• DATASET EXTRACT:
* * * * *

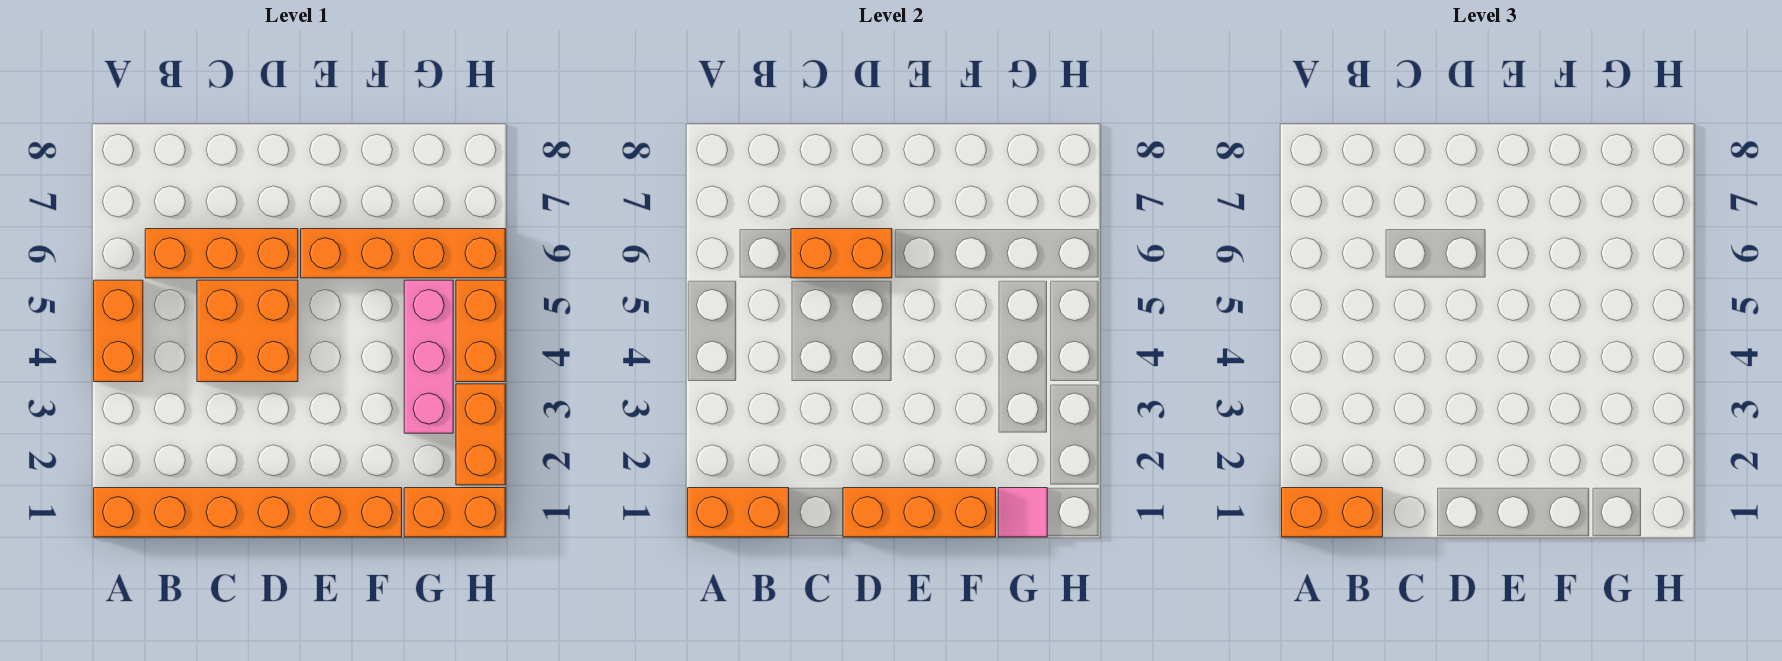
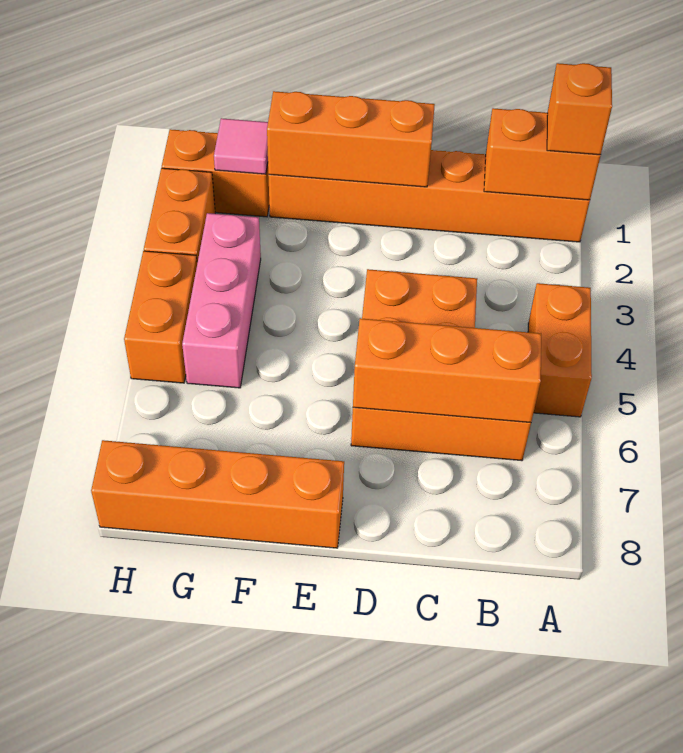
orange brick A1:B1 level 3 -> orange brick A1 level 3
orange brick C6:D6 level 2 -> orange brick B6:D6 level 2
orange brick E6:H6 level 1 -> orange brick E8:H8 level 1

* * * * *

Produce the data again character for character, with the images left out.

orange brick A1:B1 level 3 -> orange brick A1 level 3
orange brick C6:D6 level 2 -> orange brick B6:D6 level 2
orange brick E6:H6 level 1 -> orange brick E8:H8 level 1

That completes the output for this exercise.